Required action: Leave the images aside and repeat the whole listing exactly.

Exercise data:

- - -

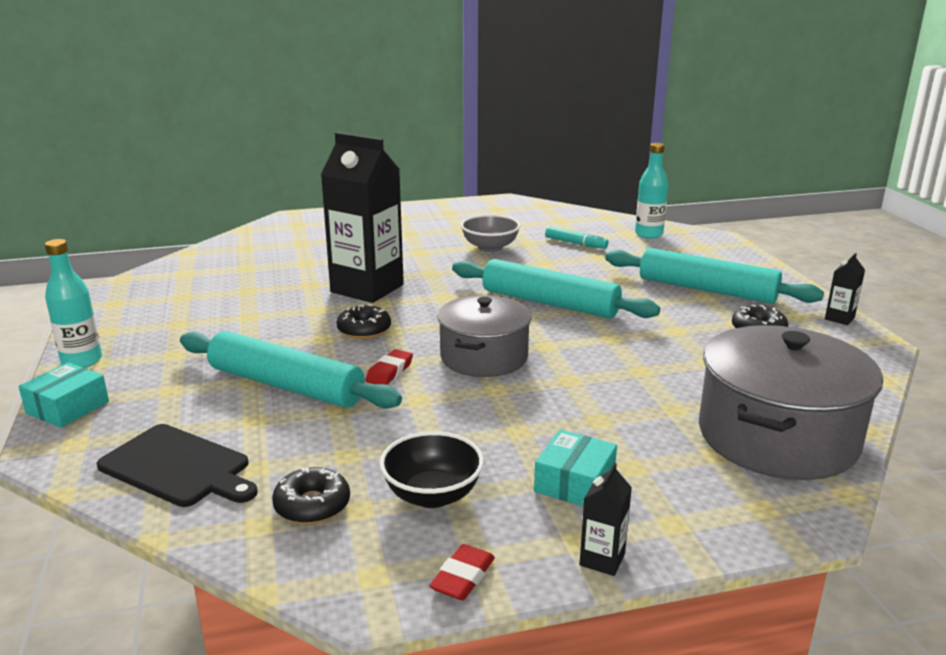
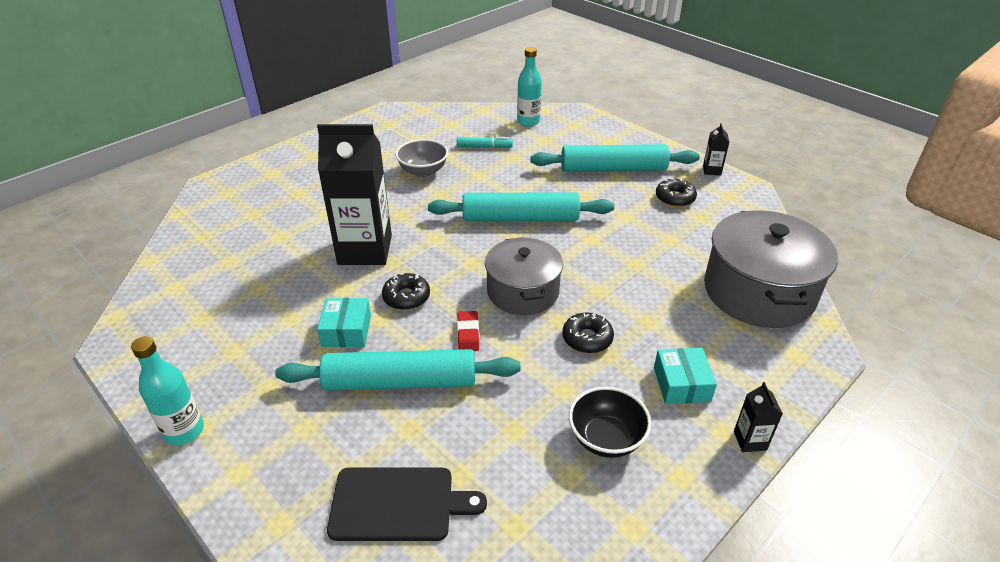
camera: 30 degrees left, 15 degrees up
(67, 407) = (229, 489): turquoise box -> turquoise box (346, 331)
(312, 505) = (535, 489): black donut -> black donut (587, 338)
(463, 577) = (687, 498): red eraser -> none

- - -

Written answer:
camera: 30 degrees left, 15 degrees up
(67, 407) = (229, 489): turquoise box -> turquoise box (346, 331)
(312, 505) = (535, 489): black donut -> black donut (587, 338)
(463, 577) = (687, 498): red eraser -> none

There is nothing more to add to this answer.